Given information START
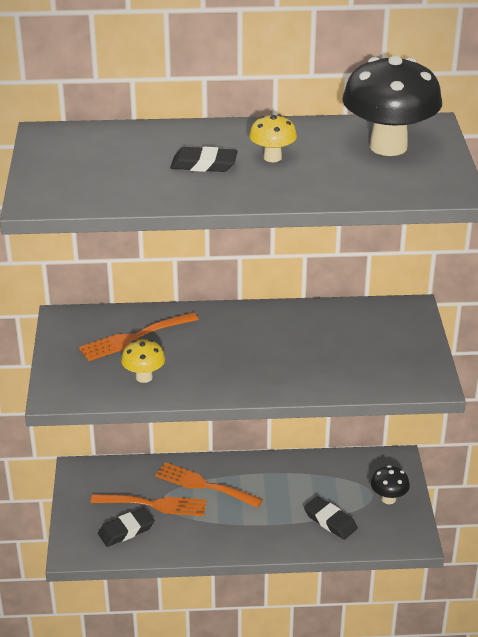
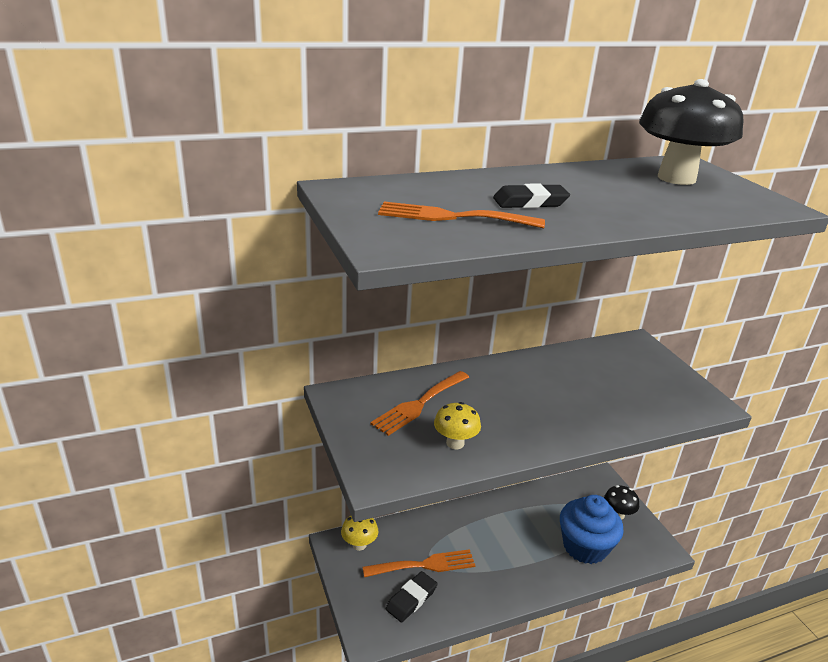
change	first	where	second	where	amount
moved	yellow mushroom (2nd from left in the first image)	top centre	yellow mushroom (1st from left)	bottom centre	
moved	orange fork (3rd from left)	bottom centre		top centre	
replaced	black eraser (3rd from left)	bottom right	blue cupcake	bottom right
Given information END
▶ **Directions for this task**
Give the data back exactly, omitting all pictures.

▶ **Expected answer**
change	first	where	second	where	amount
moved	yellow mushroom (2nd from left in the first image)	top centre	yellow mushroom (1st from left)	bottom centre	
moved	orange fork (3rd from left)	bottom centre		top centre	
replaced	black eraser (3rd from left)	bottom right	blue cupcake	bottom right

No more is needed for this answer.